> **Required work**: For the entries below, copy exactly the line that contains "yellow cheese [416,227]" through the line that contains "camera: 105 degrees right, 10 degrees down", both ends included, and exclude all pictures.

> **Colored object listings**:
-=-=-=-=-
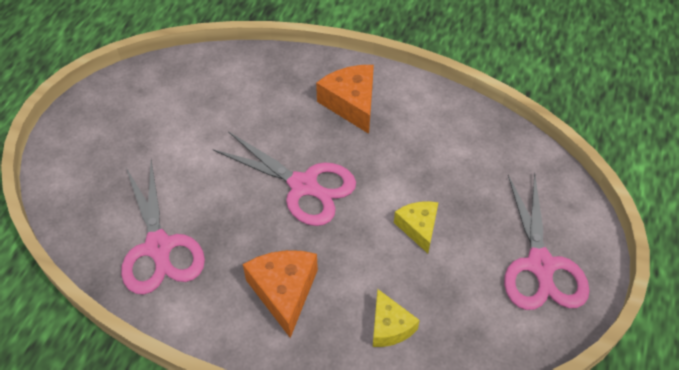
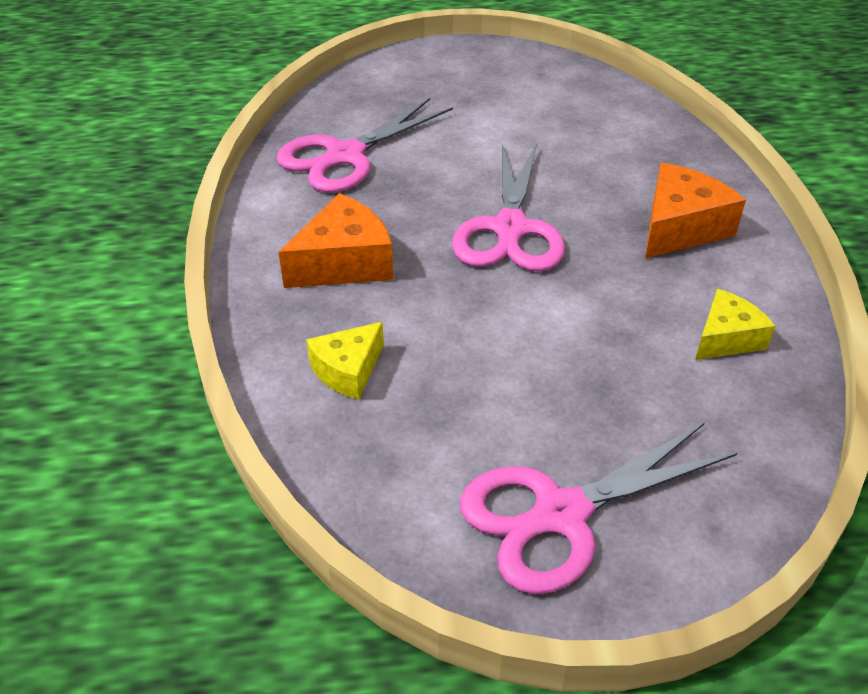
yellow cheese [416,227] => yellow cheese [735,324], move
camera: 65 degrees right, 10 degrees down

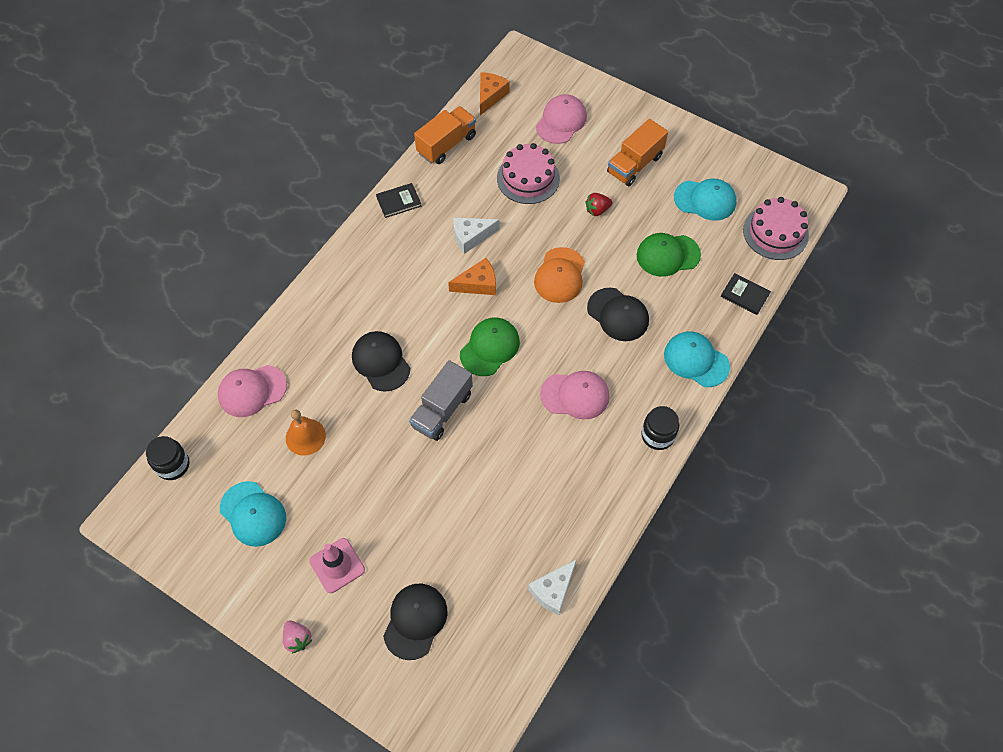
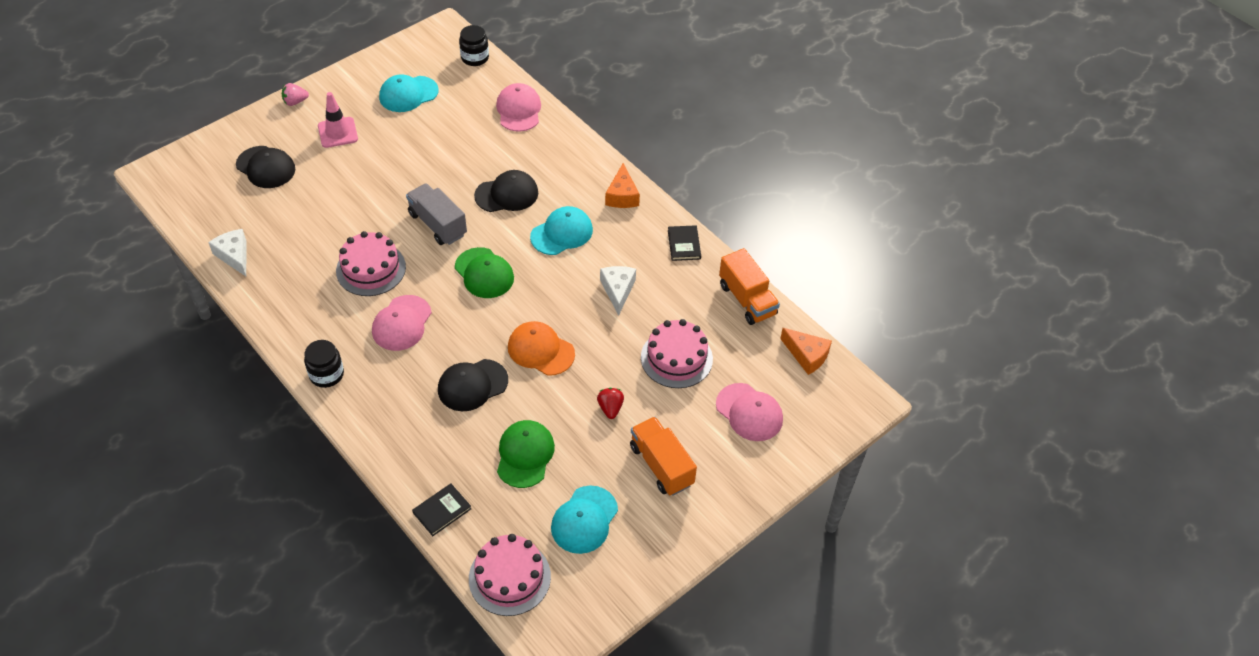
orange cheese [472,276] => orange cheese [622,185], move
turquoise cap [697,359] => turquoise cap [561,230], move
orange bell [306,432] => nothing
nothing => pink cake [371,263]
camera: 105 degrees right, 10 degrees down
-=-=-=-=-
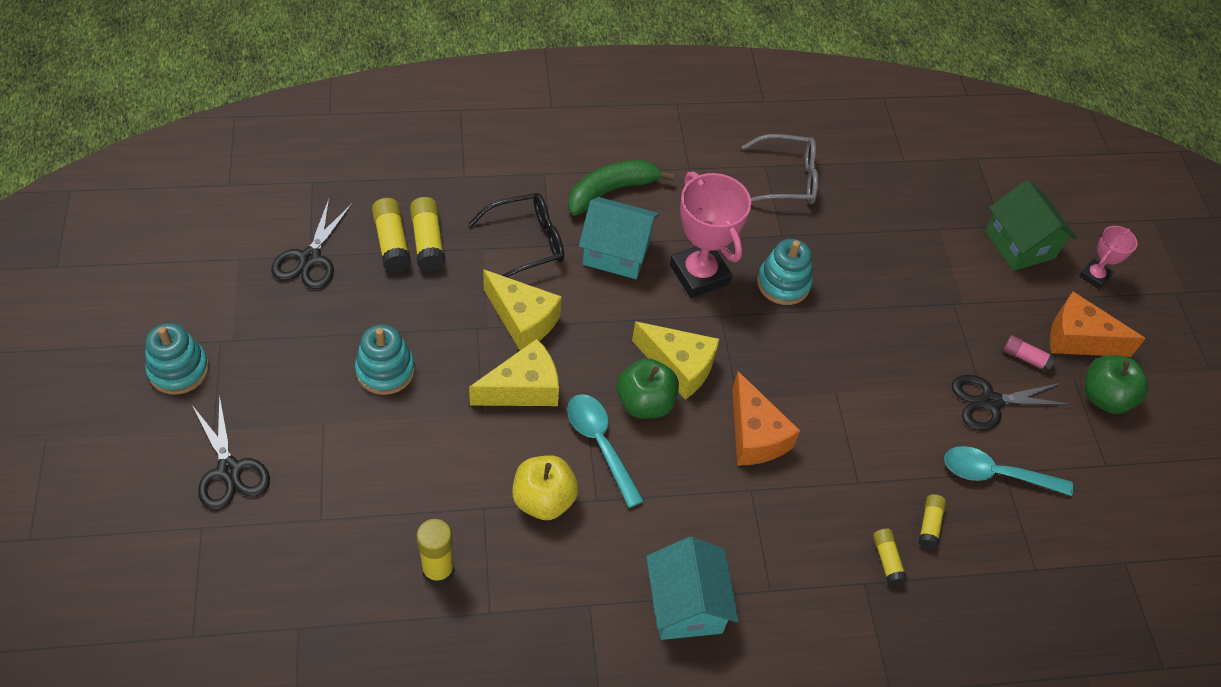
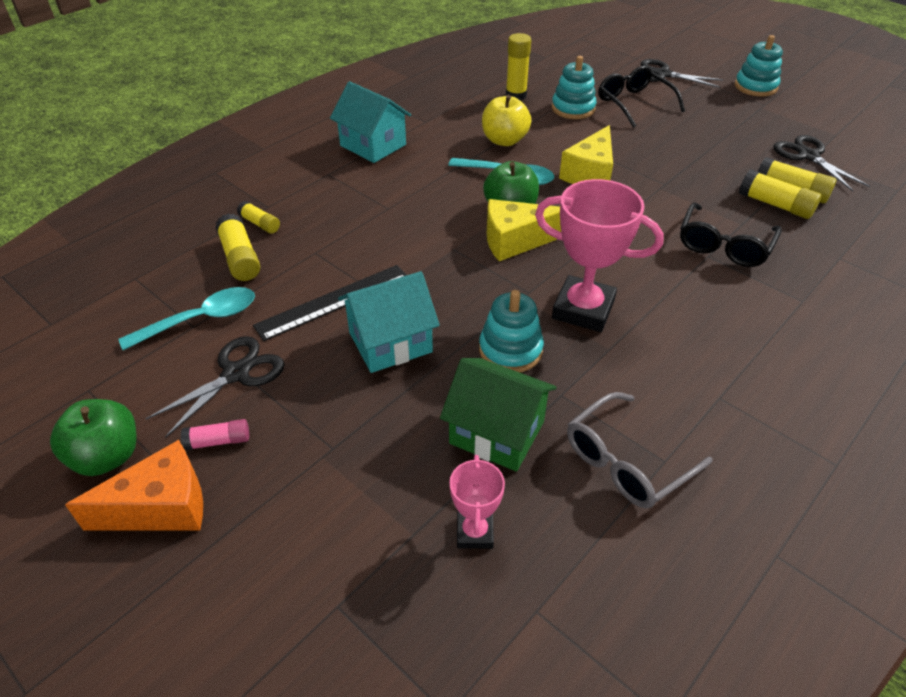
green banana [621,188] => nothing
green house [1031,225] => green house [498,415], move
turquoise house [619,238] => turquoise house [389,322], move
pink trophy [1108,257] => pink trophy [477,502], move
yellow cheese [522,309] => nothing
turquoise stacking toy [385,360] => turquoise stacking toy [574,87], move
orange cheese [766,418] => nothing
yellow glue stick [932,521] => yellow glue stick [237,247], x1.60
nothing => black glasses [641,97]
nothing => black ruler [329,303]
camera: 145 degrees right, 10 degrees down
-=-=-=-=-
> **Result**:
yellow cheese [416,227] => yellow cheese [735,324], move
camera: 65 degrees right, 10 degrees down

orange cheese [472,276] => orange cheese [622,185], move
turquoise cap [697,359] => turquoise cap [561,230], move
orange bell [306,432] => nothing
nothing => pink cake [371,263]
camera: 105 degrees right, 10 degrees down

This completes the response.